**Work instructions**. Below are some records. Print exactly the lines between the one holding "camera: 15 degrees left, 0 degrees up" and the one holding "(795, 551) = (632, 230): grey", inclusive, and nothing else.

**Record set**.
Segment Open

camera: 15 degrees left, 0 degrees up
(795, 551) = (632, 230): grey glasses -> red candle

Segment Closed
Segment Open

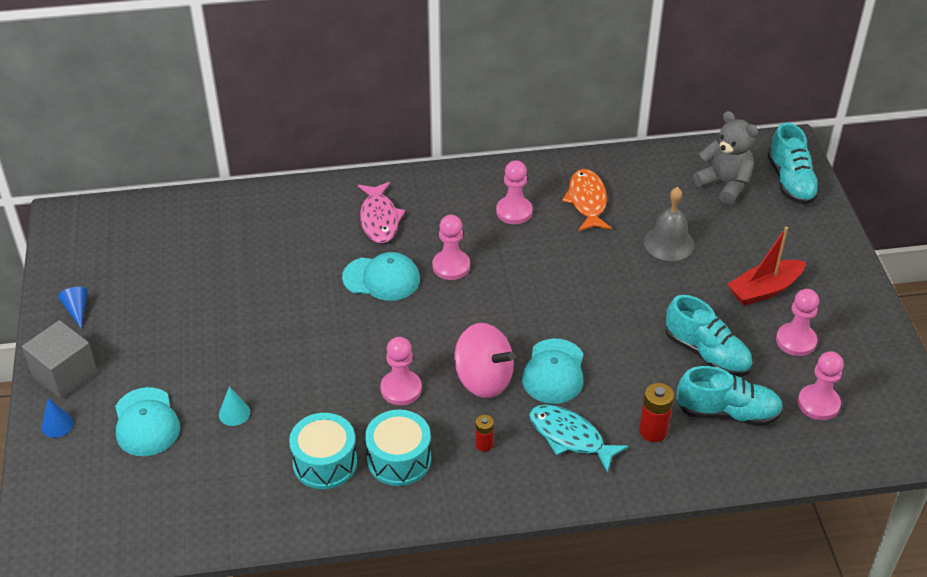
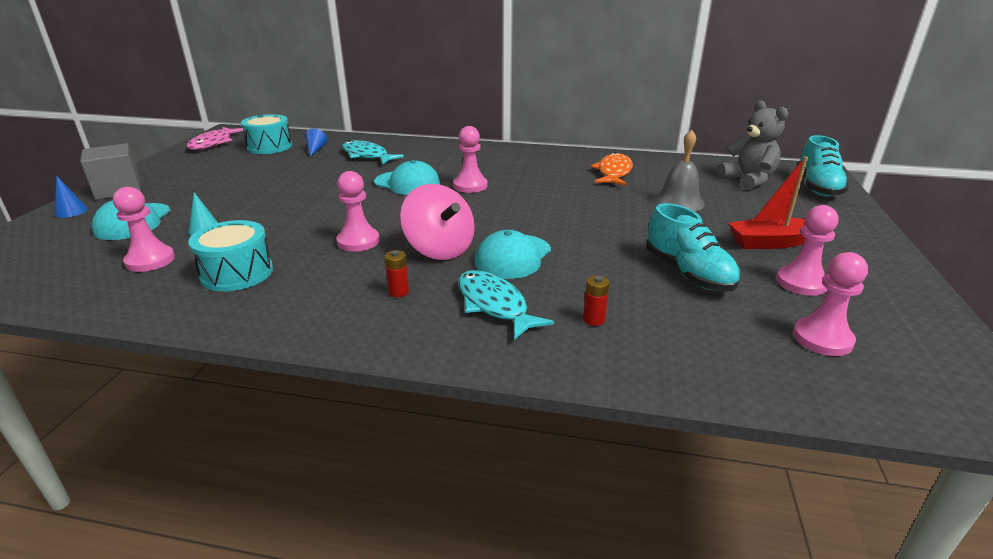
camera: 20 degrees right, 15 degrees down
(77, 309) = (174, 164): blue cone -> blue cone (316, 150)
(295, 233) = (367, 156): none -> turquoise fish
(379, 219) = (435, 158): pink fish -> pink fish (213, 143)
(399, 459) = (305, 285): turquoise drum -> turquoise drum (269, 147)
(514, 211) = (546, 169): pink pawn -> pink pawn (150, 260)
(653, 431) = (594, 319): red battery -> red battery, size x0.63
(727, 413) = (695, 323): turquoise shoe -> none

Segment Closed

**Answer for this exercise**.
camera: 15 degrees left, 0 degrees up
(795, 551) = (632, 230): grey glasses -> red candle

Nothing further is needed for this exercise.